EXERCISE OBJECTIVE:
Rewrite every record from the start down to the line containing "orange line: moved 12", replacing "green star" with "white star" and leaving everything else unchanged.

ITEMS:
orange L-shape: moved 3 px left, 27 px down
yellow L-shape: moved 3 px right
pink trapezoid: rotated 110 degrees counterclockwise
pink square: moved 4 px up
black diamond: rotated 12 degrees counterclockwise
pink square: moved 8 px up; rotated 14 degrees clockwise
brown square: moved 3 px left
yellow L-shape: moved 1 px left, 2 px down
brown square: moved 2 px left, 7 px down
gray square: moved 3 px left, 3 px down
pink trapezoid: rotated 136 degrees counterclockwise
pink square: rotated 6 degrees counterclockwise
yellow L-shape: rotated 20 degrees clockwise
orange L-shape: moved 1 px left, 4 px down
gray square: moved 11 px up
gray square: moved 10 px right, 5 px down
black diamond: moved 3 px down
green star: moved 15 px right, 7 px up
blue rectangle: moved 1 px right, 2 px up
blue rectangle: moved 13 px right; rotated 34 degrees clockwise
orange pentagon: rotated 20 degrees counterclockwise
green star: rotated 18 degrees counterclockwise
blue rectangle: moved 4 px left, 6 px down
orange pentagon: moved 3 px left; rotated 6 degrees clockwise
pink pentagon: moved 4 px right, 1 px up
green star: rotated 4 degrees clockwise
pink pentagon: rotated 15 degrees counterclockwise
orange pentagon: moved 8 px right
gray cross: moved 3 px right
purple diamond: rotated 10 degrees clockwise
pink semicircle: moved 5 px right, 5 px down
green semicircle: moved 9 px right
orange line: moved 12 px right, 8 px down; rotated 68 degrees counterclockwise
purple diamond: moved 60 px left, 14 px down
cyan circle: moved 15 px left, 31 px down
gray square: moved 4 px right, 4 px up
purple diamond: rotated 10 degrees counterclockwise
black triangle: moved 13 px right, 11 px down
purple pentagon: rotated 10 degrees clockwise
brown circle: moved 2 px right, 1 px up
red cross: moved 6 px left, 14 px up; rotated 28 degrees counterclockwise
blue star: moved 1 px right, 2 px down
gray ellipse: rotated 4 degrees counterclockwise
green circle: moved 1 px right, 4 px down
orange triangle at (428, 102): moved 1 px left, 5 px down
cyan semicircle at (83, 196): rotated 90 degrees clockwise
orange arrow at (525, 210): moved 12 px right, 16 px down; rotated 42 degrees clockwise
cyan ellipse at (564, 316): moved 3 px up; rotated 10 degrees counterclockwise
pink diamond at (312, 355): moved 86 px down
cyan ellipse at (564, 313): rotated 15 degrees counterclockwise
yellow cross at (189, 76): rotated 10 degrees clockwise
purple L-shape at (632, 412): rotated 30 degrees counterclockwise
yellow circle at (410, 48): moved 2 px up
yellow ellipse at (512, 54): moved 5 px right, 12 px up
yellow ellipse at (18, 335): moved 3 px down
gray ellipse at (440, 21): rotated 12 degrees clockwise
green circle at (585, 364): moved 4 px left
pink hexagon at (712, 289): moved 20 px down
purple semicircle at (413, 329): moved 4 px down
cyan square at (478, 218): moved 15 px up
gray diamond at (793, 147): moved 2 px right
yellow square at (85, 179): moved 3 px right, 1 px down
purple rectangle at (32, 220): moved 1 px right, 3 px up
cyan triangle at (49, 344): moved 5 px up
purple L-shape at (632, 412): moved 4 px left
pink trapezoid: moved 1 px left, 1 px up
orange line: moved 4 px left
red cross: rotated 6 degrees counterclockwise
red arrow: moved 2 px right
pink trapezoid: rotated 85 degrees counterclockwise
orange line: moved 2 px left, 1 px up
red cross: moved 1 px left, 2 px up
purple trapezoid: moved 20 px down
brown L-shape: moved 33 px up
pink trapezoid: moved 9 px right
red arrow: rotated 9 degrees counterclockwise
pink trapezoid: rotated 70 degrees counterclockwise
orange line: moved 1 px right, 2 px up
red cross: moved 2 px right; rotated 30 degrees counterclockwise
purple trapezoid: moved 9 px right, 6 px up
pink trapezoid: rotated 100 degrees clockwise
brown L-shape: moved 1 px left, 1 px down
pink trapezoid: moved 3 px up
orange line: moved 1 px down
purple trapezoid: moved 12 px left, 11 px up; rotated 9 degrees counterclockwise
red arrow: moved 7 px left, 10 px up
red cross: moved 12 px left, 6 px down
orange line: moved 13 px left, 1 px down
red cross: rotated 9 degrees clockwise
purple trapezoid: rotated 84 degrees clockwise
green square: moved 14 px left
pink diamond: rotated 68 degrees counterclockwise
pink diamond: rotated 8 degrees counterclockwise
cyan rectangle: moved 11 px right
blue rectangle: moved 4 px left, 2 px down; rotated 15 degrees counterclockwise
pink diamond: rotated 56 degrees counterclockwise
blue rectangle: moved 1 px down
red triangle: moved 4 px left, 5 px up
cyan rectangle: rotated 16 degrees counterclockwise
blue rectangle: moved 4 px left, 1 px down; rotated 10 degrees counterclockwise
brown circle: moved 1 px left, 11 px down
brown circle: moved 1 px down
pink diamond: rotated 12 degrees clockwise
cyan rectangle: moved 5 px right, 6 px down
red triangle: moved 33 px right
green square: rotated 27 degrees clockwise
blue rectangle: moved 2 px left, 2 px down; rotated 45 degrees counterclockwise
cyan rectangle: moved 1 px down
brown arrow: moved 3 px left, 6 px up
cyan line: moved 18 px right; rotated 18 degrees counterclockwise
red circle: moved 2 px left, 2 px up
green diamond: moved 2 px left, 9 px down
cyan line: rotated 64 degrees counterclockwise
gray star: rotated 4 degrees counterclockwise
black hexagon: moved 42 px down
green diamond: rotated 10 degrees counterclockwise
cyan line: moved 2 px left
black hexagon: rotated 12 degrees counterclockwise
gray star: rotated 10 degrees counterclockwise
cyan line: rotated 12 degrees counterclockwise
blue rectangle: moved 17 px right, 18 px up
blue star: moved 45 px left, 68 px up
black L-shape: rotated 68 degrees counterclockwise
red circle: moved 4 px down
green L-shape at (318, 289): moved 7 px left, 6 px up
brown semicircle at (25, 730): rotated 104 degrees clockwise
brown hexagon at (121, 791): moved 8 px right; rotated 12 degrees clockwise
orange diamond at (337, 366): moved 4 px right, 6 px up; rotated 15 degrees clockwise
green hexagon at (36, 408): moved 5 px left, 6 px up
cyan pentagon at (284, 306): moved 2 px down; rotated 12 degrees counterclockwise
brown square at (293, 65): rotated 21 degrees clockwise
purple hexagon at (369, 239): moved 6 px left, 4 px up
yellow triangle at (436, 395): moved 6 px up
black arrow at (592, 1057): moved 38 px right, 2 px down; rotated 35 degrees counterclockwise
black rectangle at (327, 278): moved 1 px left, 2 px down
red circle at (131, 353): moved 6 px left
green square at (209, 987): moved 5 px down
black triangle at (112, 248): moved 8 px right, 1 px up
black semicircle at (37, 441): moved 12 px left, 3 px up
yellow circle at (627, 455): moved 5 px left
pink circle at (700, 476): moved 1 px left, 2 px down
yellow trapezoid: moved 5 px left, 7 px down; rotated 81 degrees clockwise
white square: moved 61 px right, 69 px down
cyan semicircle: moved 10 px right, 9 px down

ANSWER IN FULL:
orange L-shape: moved 3 px left, 27 px down
yellow L-shape: moved 3 px right
pink trapezoid: rotated 110 degrees counterclockwise
pink square: moved 4 px up
black diamond: rotated 12 degrees counterclockwise
pink square: moved 8 px up; rotated 14 degrees clockwise
brown square: moved 3 px left
yellow L-shape: moved 1 px left, 2 px down
brown square: moved 2 px left, 7 px down
gray square: moved 3 px left, 3 px down
pink trapezoid: rotated 136 degrees counterclockwise
pink square: rotated 6 degrees counterclockwise
yellow L-shape: rotated 20 degrees clockwise
orange L-shape: moved 1 px left, 4 px down
gray square: moved 11 px up
gray square: moved 10 px right, 5 px down
black diamond: moved 3 px down
white star: moved 15 px right, 7 px up
blue rectangle: moved 1 px right, 2 px up
blue rectangle: moved 13 px right; rotated 34 degrees clockwise
orange pentagon: rotated 20 degrees counterclockwise
white star: rotated 18 degrees counterclockwise
blue rectangle: moved 4 px left, 6 px down
orange pentagon: moved 3 px left; rotated 6 degrees clockwise
pink pentagon: moved 4 px right, 1 px up
white star: rotated 4 degrees clockwise
pink pentagon: rotated 15 degrees counterclockwise
orange pentagon: moved 8 px right
gray cross: moved 3 px right
purple diamond: rotated 10 degrees clockwise
pink semicircle: moved 5 px right, 5 px down
green semicircle: moved 9 px right
orange line: moved 12 px right, 8 px down; rotated 68 degrees counterclockwise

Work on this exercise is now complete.